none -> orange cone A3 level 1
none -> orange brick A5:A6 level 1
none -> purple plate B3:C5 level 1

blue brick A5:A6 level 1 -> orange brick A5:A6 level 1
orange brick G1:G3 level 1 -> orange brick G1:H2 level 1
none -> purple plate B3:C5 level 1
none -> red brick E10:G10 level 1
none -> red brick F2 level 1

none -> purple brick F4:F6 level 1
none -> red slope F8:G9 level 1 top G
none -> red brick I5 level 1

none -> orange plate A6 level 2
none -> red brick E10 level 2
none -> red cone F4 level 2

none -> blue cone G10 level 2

#####

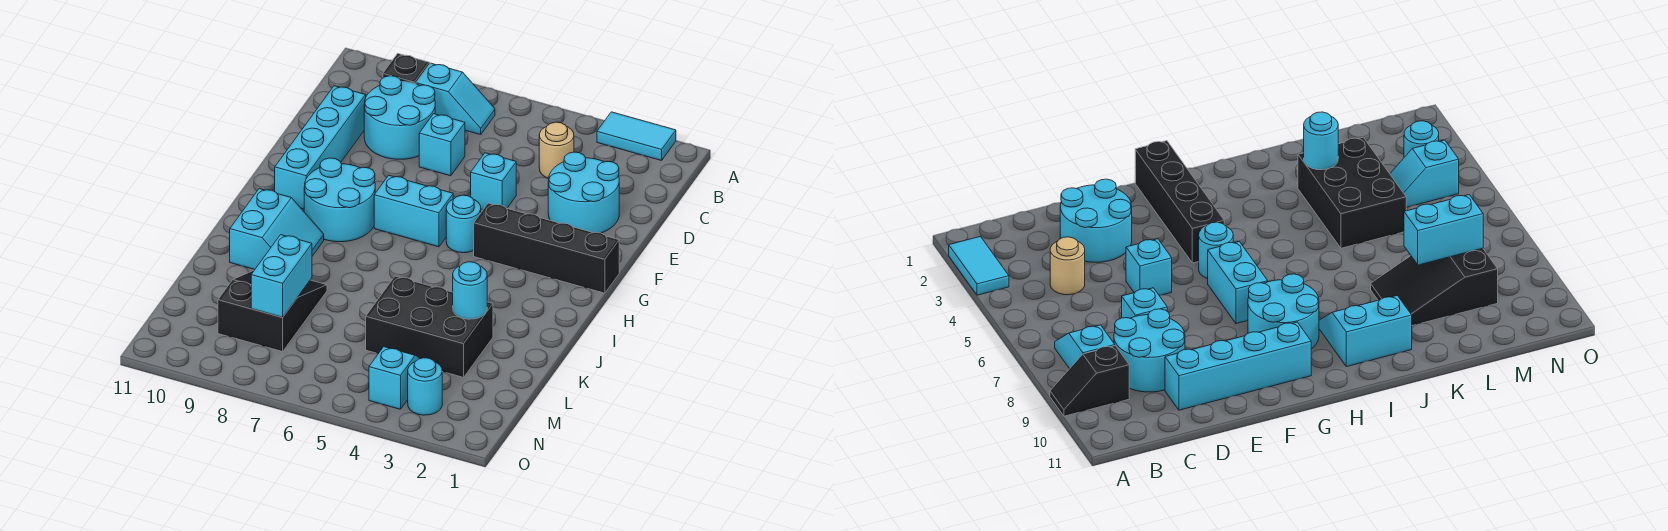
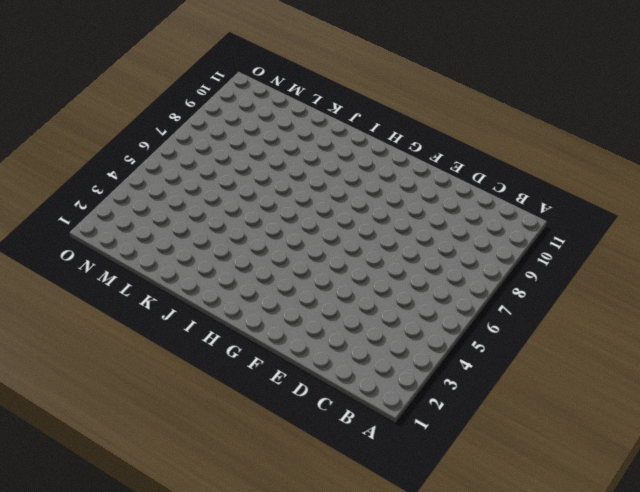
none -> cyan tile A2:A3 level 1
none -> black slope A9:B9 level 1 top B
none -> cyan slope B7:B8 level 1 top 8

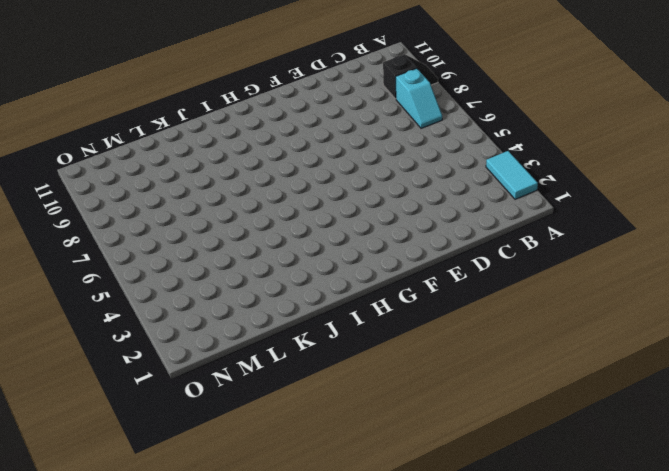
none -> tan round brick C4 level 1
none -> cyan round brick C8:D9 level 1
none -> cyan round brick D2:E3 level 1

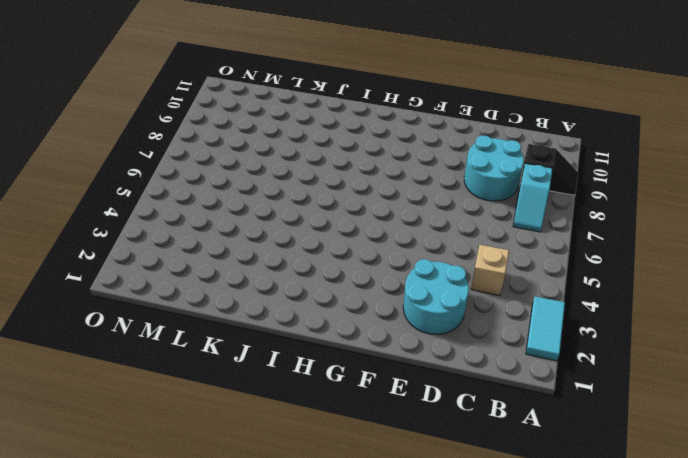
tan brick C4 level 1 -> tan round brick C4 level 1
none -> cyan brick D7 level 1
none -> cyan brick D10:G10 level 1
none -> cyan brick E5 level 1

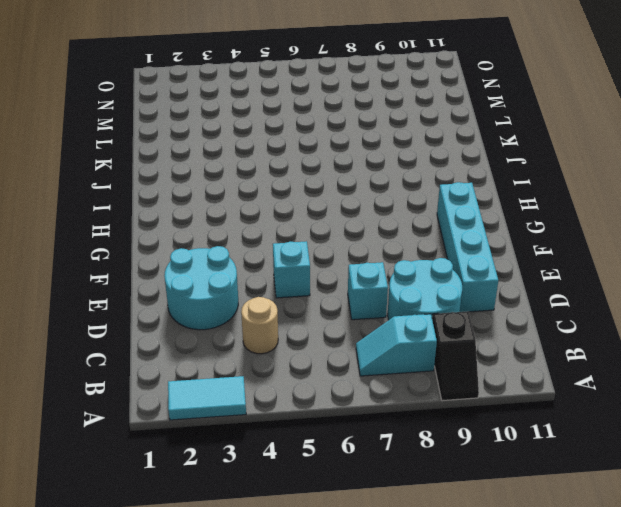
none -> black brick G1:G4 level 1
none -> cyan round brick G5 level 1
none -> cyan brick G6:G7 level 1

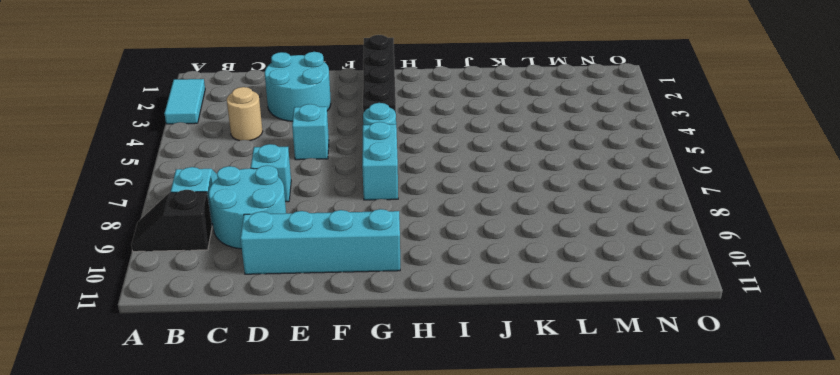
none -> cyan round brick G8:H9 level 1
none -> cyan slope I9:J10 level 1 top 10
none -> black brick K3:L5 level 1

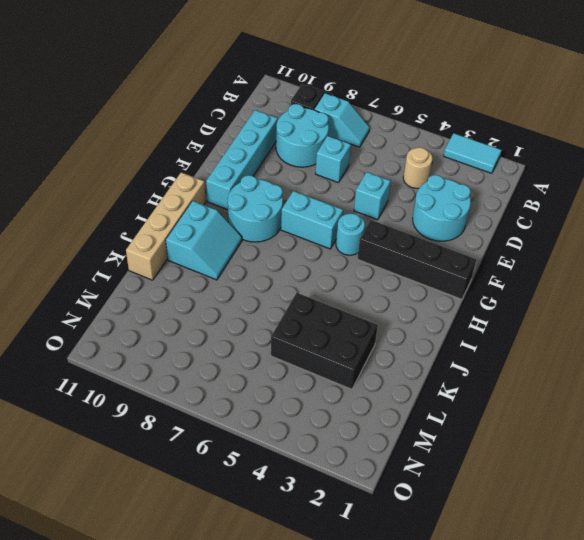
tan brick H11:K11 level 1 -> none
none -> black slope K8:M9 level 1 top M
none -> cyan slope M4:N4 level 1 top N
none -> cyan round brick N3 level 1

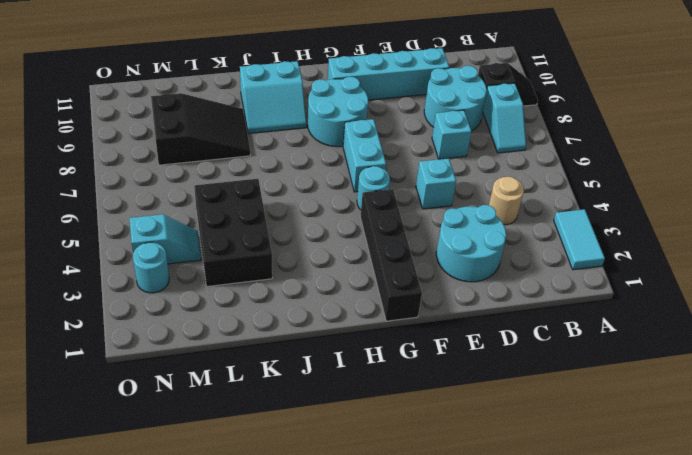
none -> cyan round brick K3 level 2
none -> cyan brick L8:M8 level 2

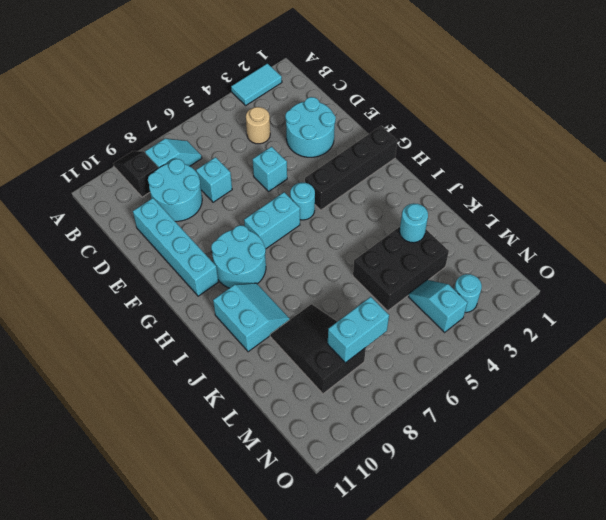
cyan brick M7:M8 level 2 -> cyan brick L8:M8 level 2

#####

### GOAL OF THE EXERCISE
From the material above, copy exactly the lines between the line holding "none -> orange cone A3 level 1" and the line holding "none -> blue cone G10 level 2", inclusive, and only those.

### TASK RESULT
none -> orange cone A3 level 1
none -> orange brick A5:A6 level 1
none -> purple plate B3:C5 level 1

blue brick A5:A6 level 1 -> orange brick A5:A6 level 1
orange brick G1:G3 level 1 -> orange brick G1:H2 level 1
none -> purple plate B3:C5 level 1
none -> red brick E10:G10 level 1
none -> red brick F2 level 1

none -> purple brick F4:F6 level 1
none -> red slope F8:G9 level 1 top G
none -> red brick I5 level 1

none -> orange plate A6 level 2
none -> red brick E10 level 2
none -> red cone F4 level 2

none -> blue cone G10 level 2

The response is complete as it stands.